§ **PROMPT**
Tell how many lines in the data contain the word "NAND", and leave out everything else.
##### RECORD EXCERPTS #####
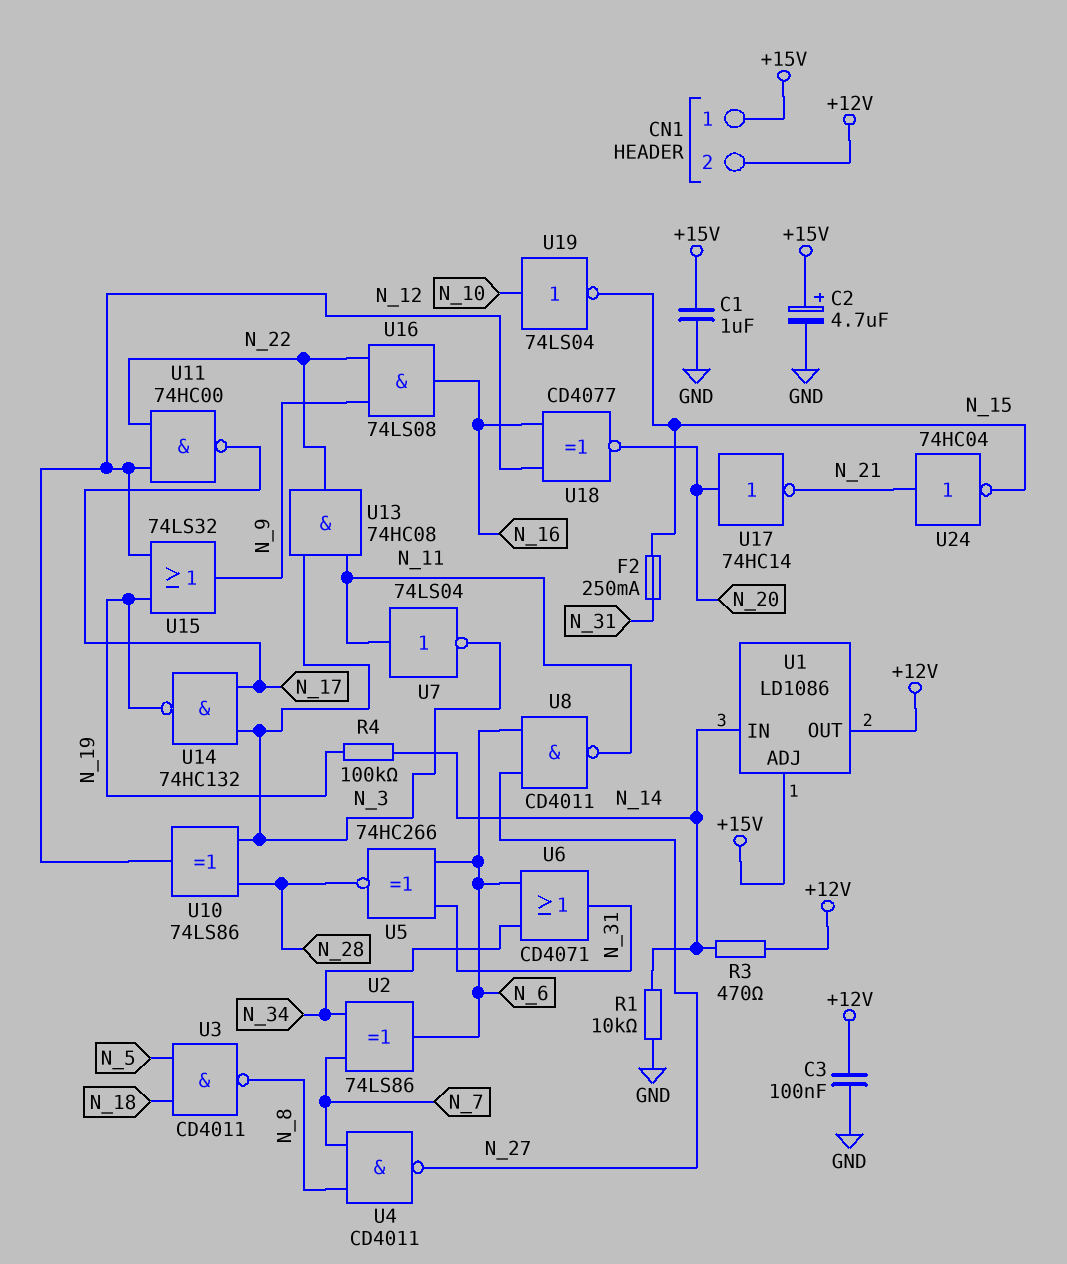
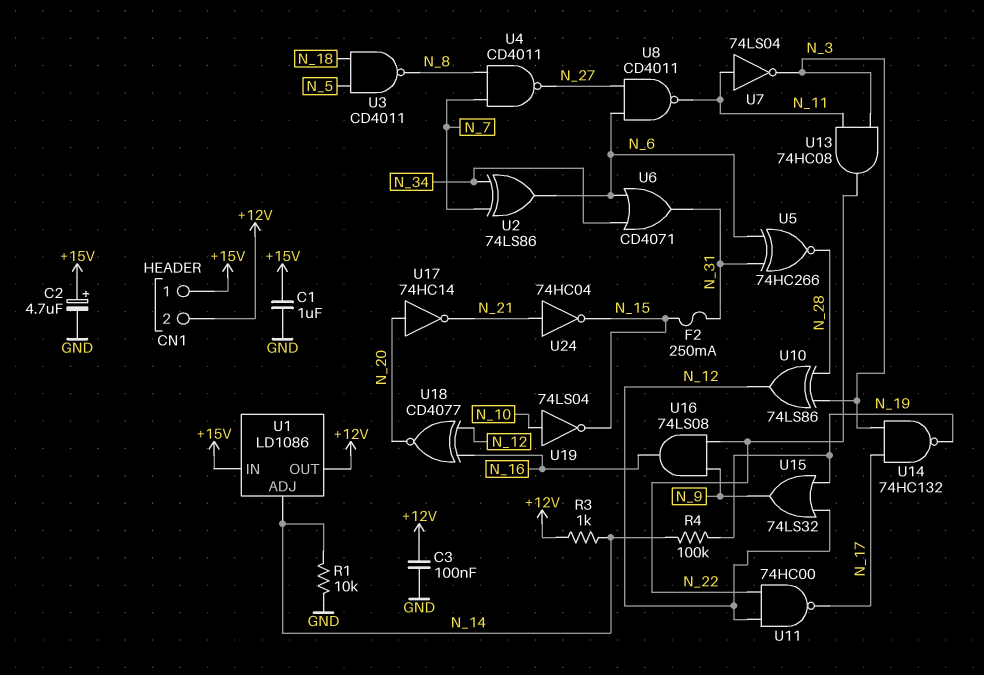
R3: 470 (+12V, N_14) -> 1k (+12V, N_14)
U1 pin ADJ: +15V -> N_14
U1 pin IN: N_14 -> +15V

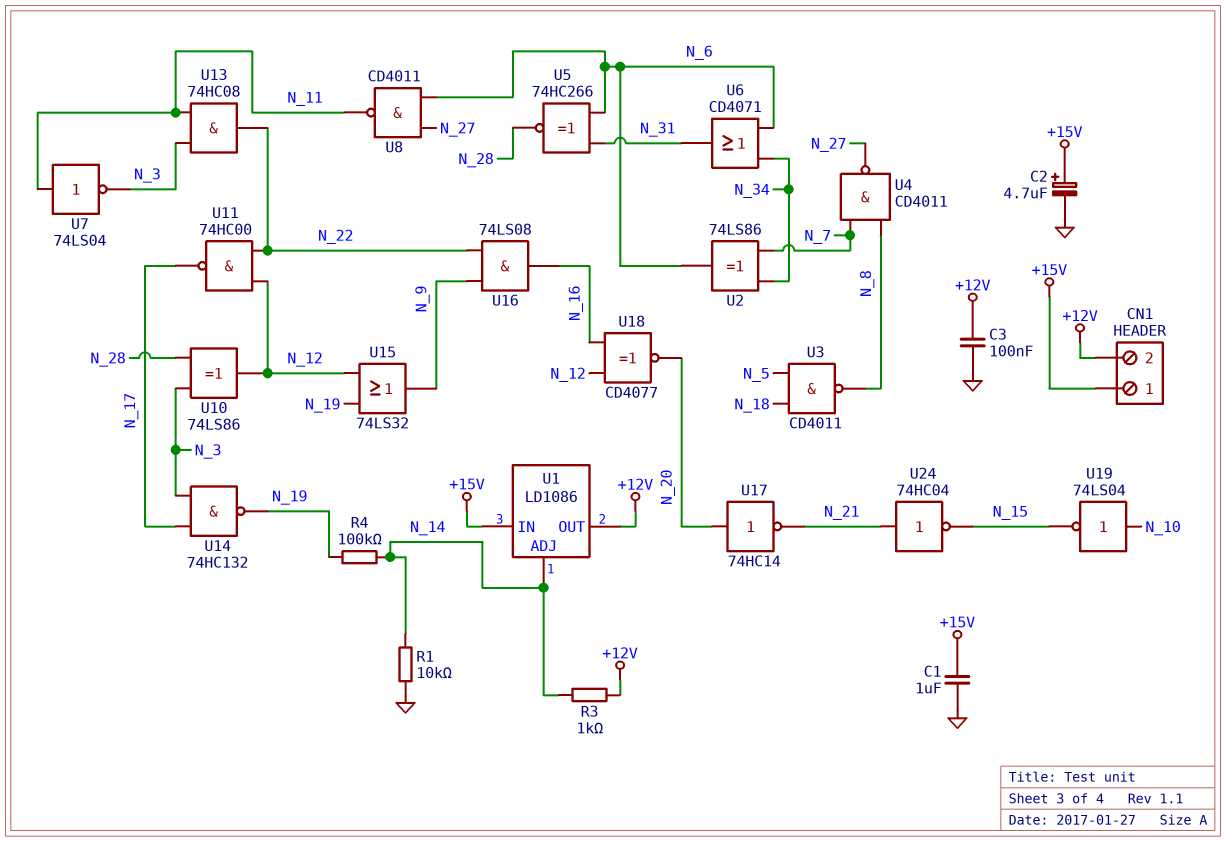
F2: 250mA (N_15, N_31) -> none

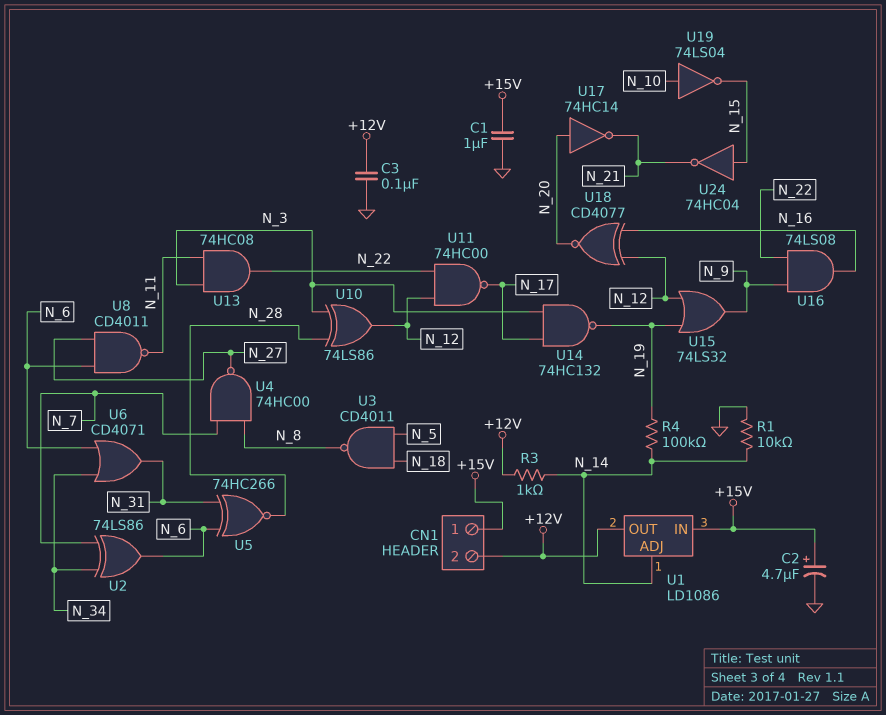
U4: NAND CD4011 (in N_7, in N_8, out N_27) -> NAND 74HC00 (in N_7, in N_8, out N_27)
U7: NOT 74LS04 (in N_11, out N_3) -> none
U24: NOT 74HC04 (in N_21, out N_15) -> NOT 74HC04 (in N_15, out N_21)

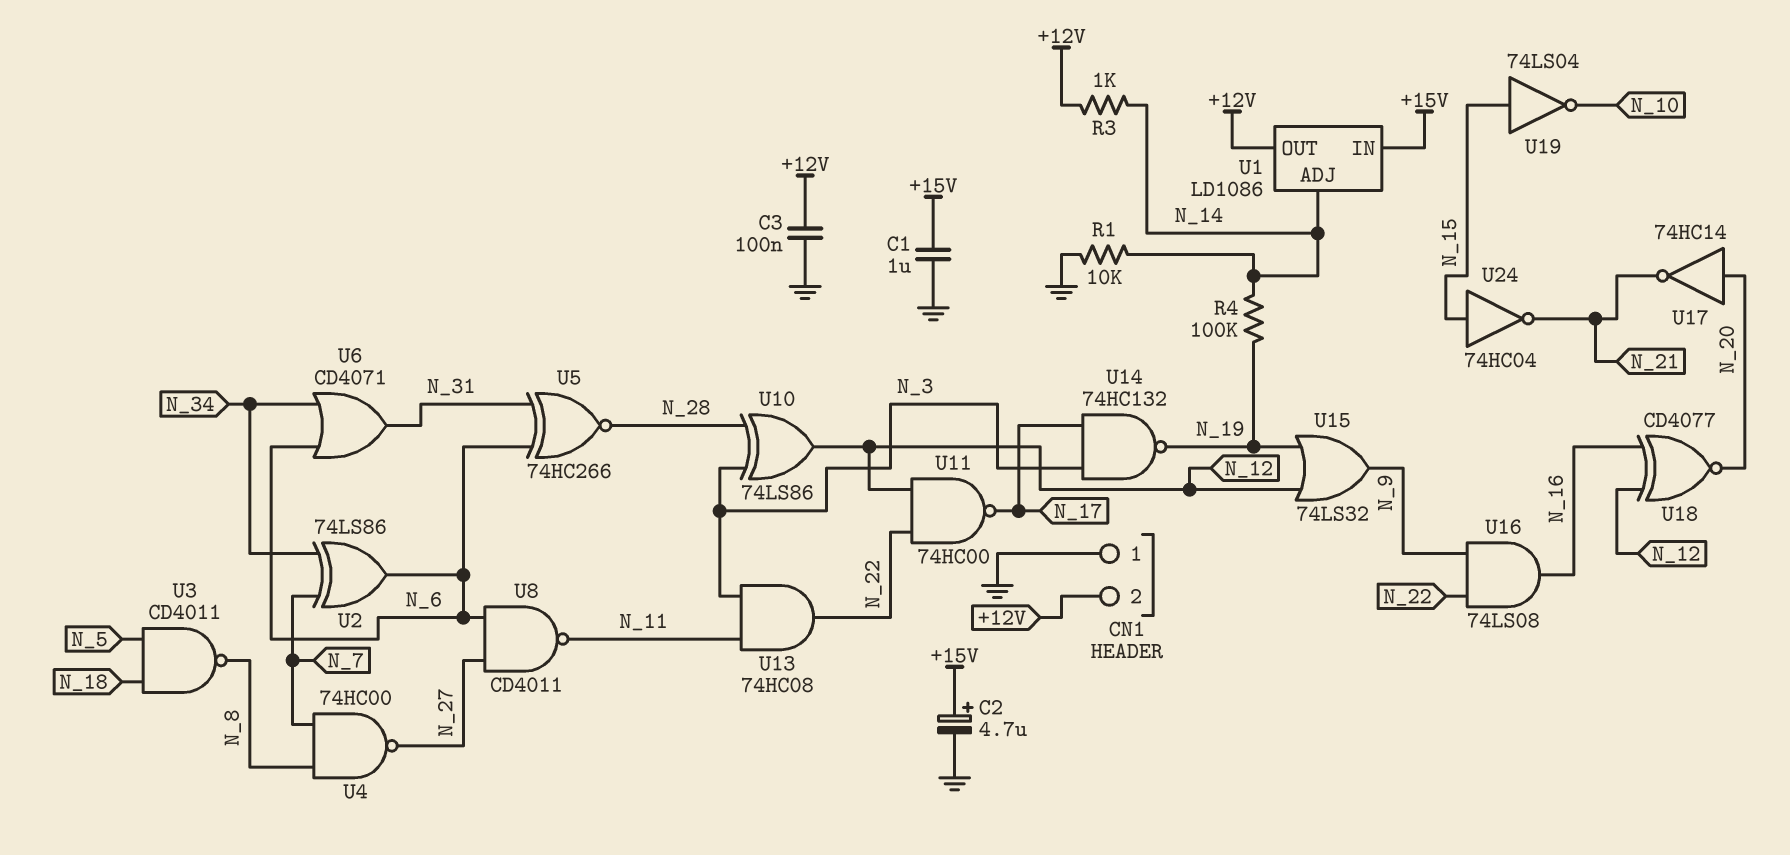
CN1 pin 1: +15V -> GND
U19: NOT 74LS04 (in N_10, out N_15) -> NOT 74LS04 (in N_15, out N_10)

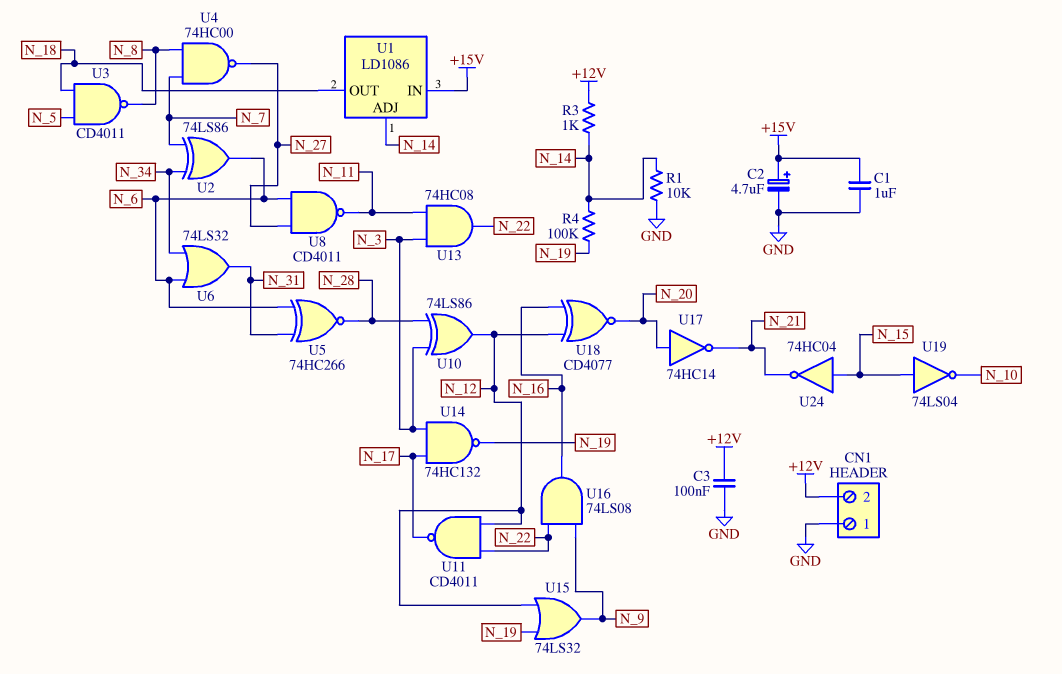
U1 pin OUT: +12V -> N_18
U6: OR CD4071 (in N_6, in N_34, out N_31) -> OR 74LS32 (in N_6, in N_34, out N_31)
U11: NAND 74HC00 (in N_12, in N_22, out N_17) -> NAND CD4011 (in N_12, in N_22, out N_17)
#####
§ **ANSWER BOX**
2